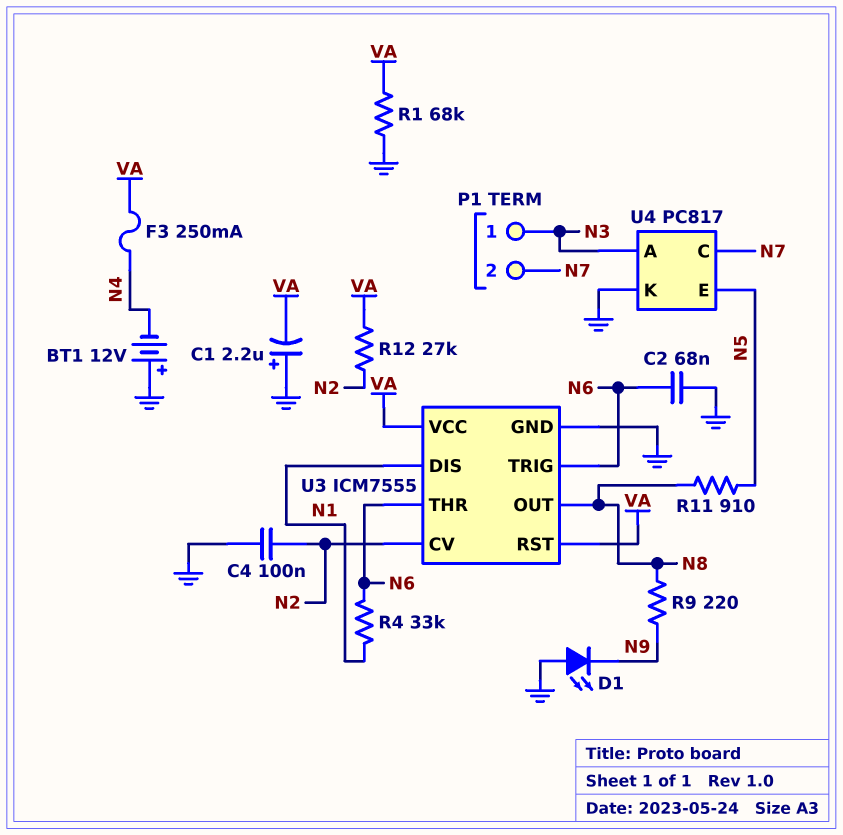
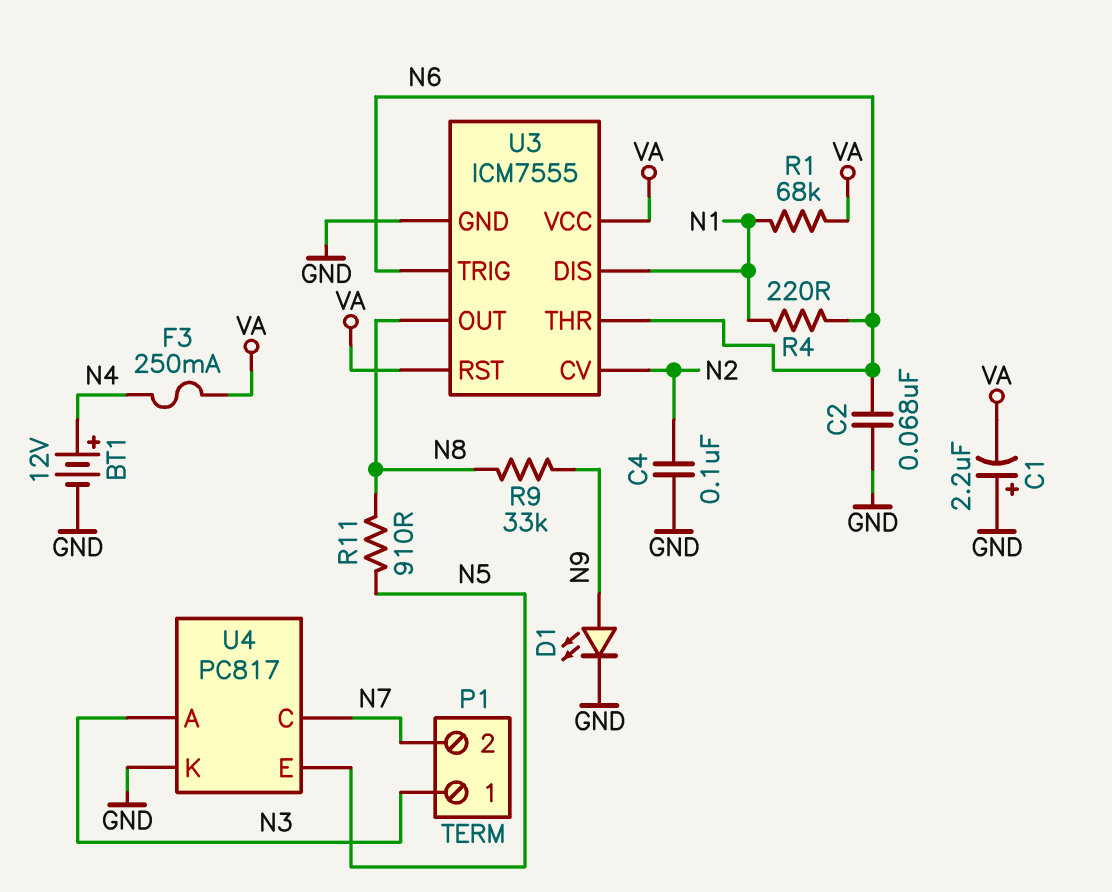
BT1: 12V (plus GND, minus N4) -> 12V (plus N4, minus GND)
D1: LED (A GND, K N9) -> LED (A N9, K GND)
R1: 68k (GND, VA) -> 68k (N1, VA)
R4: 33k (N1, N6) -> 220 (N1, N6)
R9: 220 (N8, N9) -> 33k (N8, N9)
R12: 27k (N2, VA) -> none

--

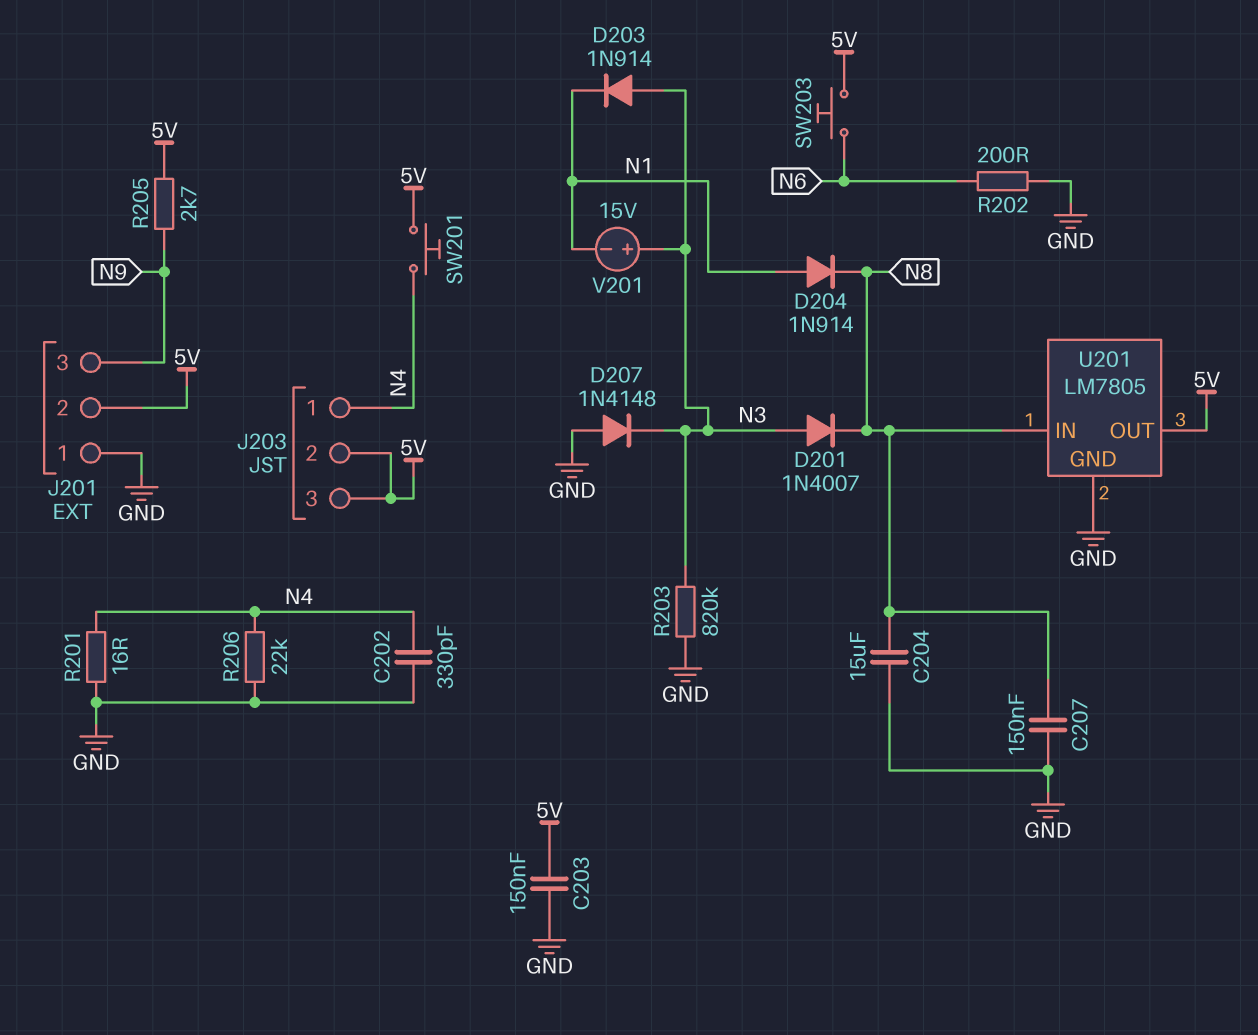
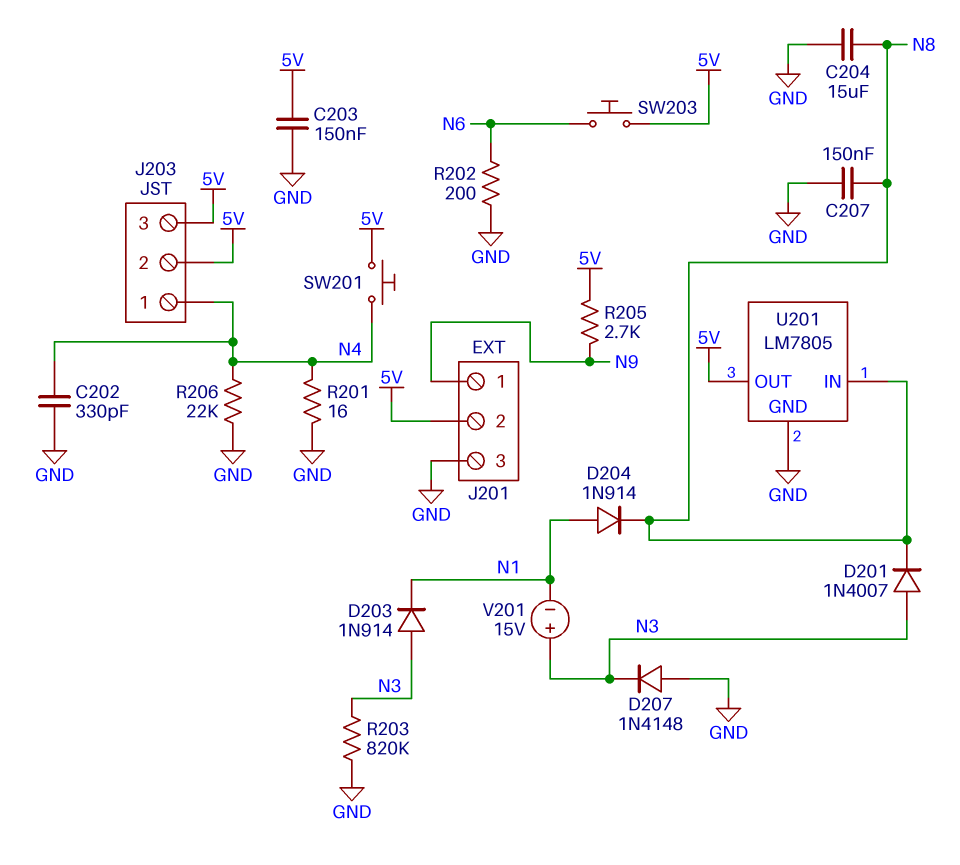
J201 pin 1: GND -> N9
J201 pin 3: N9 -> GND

==

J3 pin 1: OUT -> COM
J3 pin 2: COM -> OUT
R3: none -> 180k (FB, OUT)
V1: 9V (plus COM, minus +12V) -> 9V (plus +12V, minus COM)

_Instructions for the task_
Using the data above, repeat exactly the lines that begin at the line with "J3 pin 1: OUT -> COM" and end at the line with "V1: 9V (plus", both ends included.

_Your solution_
J3 pin 1: OUT -> COM
J3 pin 2: COM -> OUT
R3: none -> 180k (FB, OUT)
V1: 9V (plus COM, minus +12V) -> 9V (plus +12V, minus COM)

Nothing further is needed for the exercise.